## What the task asks
Show all lines of the listing that contain the word "plus".

## Data records
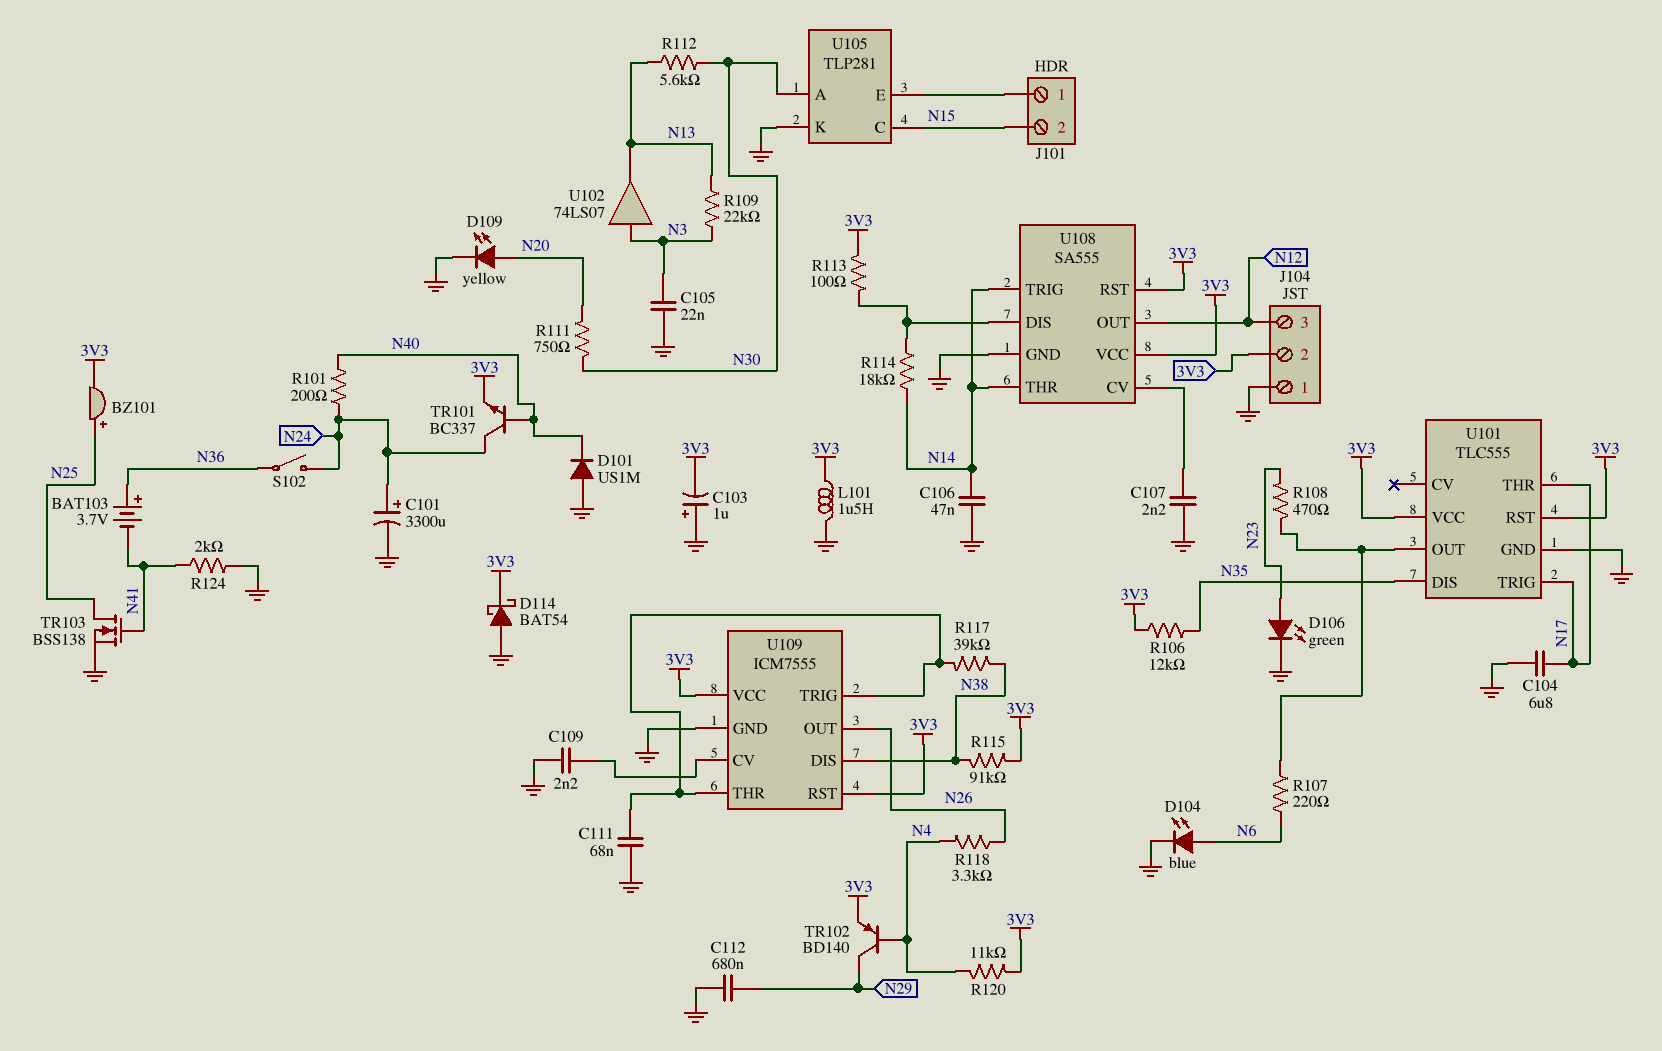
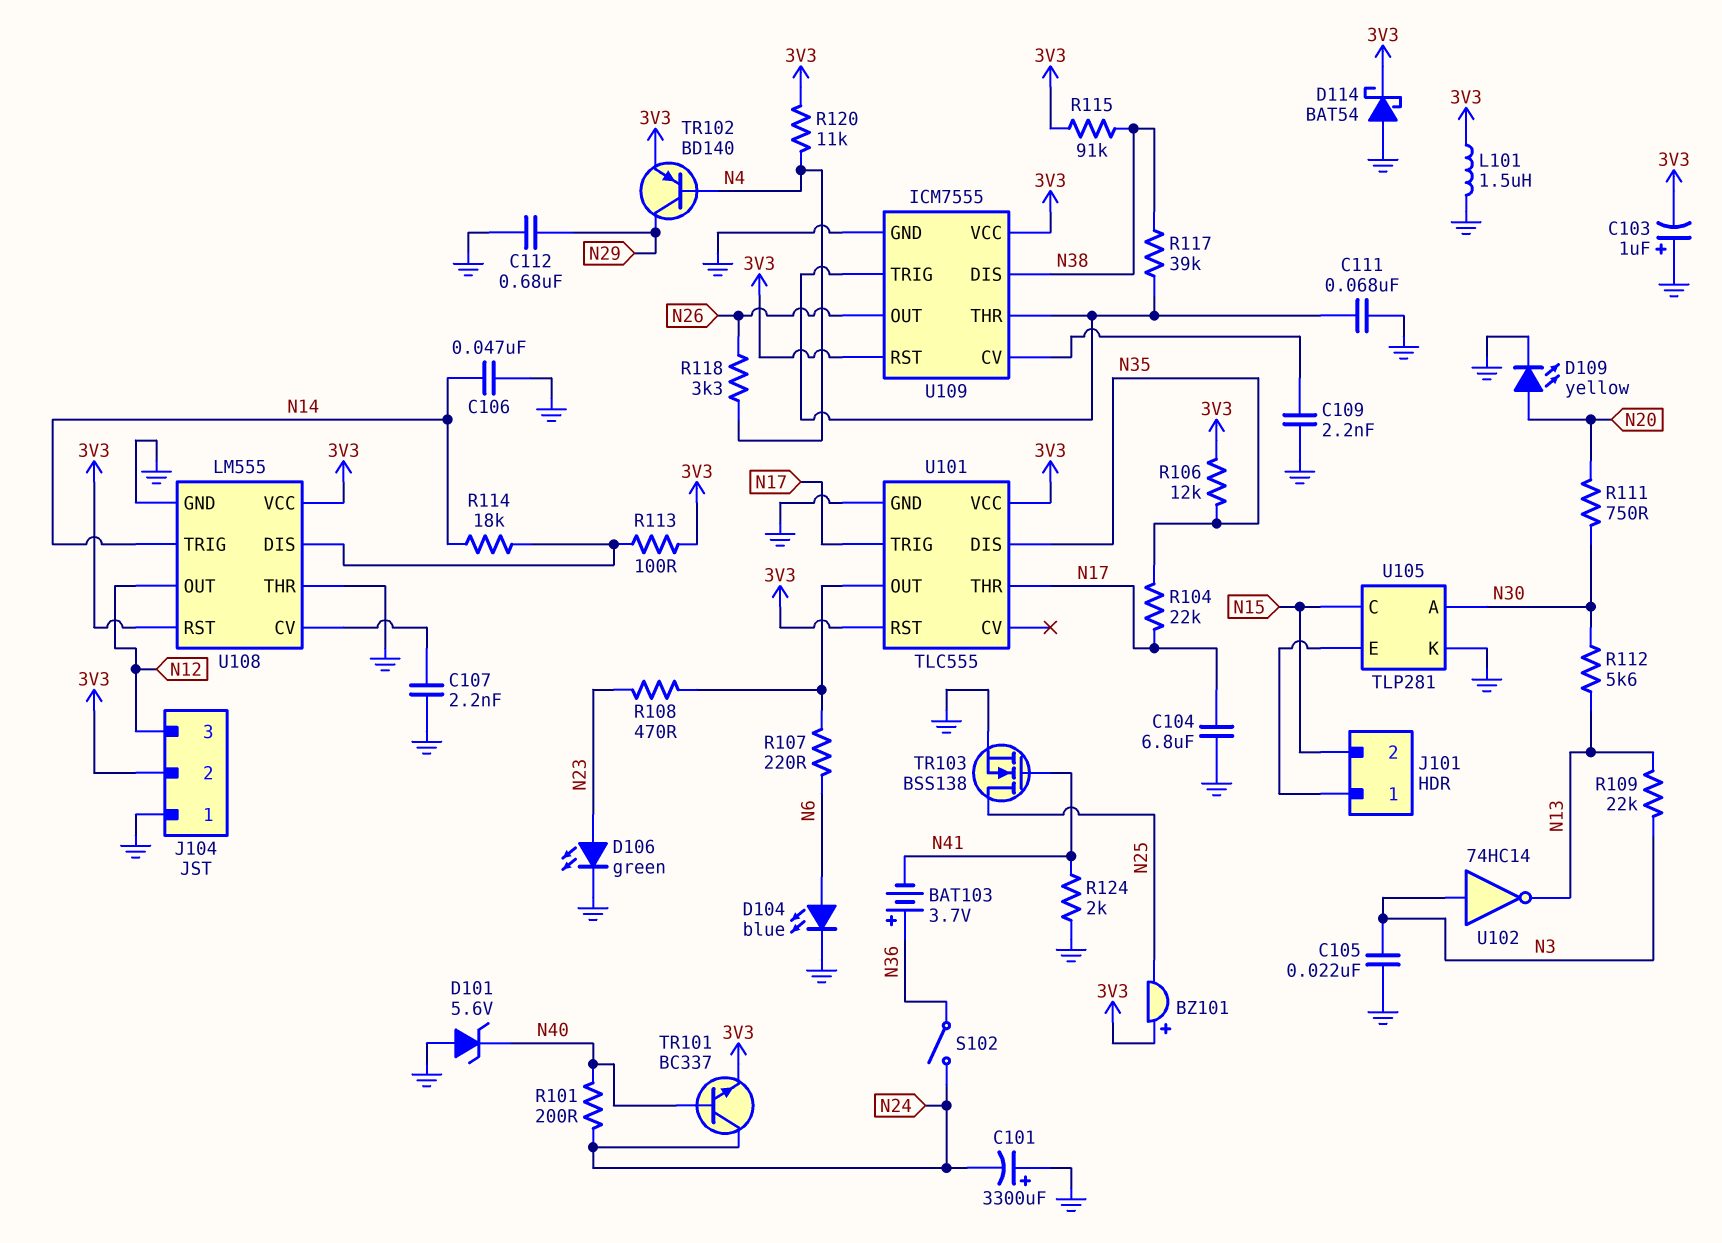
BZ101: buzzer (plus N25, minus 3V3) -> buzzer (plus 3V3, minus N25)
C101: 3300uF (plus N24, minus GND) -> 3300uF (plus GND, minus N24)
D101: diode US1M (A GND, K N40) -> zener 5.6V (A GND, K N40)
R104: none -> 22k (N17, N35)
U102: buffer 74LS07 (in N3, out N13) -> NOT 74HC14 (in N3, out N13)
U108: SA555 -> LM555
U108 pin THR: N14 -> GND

==

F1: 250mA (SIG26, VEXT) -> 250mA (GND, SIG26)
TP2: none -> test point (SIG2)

## Completed exercise
BZ101: buzzer (plus N25, minus 3V3) -> buzzer (plus 3V3, minus N25)
C101: 3300uF (plus N24, minus GND) -> 3300uF (plus GND, minus N24)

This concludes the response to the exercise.